EXERCISE DATA section start
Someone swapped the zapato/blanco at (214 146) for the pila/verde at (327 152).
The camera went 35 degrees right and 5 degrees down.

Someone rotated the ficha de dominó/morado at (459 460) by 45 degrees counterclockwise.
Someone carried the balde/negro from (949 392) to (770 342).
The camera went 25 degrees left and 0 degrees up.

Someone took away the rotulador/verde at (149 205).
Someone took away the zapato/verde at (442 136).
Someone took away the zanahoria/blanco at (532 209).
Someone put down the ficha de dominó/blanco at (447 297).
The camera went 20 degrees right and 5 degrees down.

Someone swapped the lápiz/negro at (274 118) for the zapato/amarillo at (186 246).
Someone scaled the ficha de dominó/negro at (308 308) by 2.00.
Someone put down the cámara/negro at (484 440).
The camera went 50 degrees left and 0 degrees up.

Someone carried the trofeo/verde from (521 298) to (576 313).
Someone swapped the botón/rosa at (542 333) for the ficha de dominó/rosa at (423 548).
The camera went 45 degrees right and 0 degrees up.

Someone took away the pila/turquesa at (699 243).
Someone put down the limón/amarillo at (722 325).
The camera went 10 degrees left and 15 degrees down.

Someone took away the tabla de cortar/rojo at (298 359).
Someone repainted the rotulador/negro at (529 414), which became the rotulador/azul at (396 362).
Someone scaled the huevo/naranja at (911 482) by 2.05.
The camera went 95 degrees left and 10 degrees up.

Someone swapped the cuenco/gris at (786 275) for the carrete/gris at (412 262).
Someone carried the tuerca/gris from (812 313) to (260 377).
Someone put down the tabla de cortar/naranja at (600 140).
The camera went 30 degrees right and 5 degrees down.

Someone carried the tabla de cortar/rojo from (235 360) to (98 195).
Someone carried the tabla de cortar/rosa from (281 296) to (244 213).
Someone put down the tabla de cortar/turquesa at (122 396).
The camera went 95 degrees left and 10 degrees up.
EXERCISE DATA section end
* PROBLEM DESCRIPTION: Please, from the material above, copy only the lines from the line with "The camera went 25" up to and including the line with "Someone carried the trofeo/verde", exactly as written.

* REPLY TO THE TASK:
The camera went 25 degrees left and 0 degrees up.

Someone took away the rotulador/verde at (149 205).
Someone took away the zapato/verde at (442 136).
Someone took away the zanahoria/blanco at (532 209).
Someone put down the ficha de dominó/blanco at (447 297).
The camera went 20 degrees right and 5 degrees down.

Someone swapped the lápiz/negro at (274 118) for the zapato/amarillo at (186 246).
Someone scaled the ficha de dominó/negro at (308 308) by 2.00.
Someone put down the cámara/negro at (484 440).
The camera went 50 degrees left and 0 degrees up.

Someone carried the trofeo/verde from (521 298) to (576 313).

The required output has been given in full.